(Scene images with change listings)
---
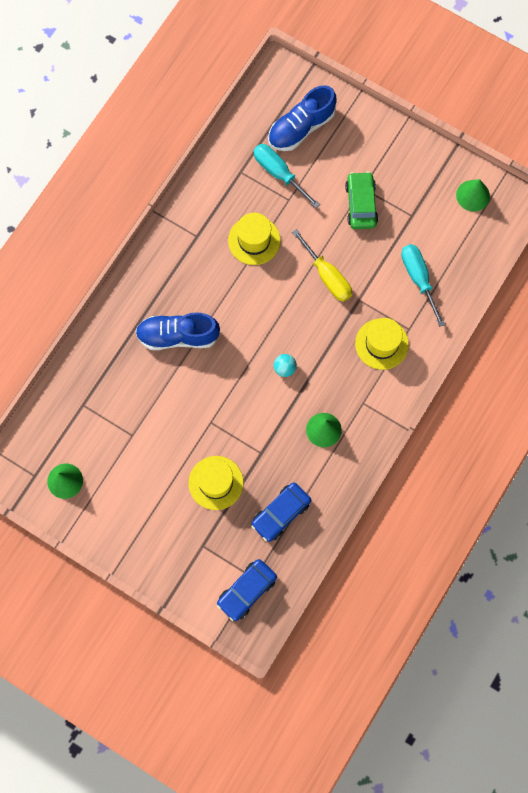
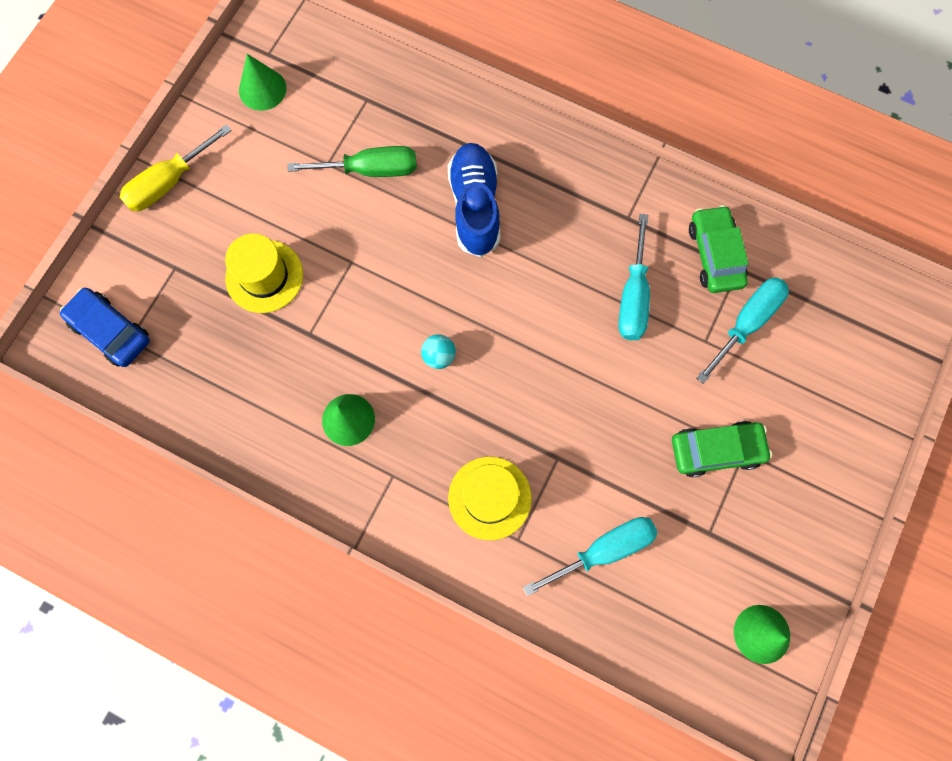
camera: 85 degrees right, 0 degrees up
(141, 405) = (370, 170): none -> green screwdriver
(229, 185) = (714, 255): none -> green car
(254, 240) = (633, 296): yellow hat -> turquoise screwdriver
(281, 513) = (221, 368): blue car -> none
(301, 127) = (828, 350): blue shoe -> none
(327, 276) = (590, 407): yellow screwdriver -> yellow screwdriver (169, 182)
---
### AIM OF THE EXERCISE
Find the lines above with the word "yellow". Copy them out.

### ANSWER SECTION
(254, 240) = (633, 296): yellow hat -> turquoise screwdriver
(327, 276) = (590, 407): yellow screwdriver -> yellow screwdriver (169, 182)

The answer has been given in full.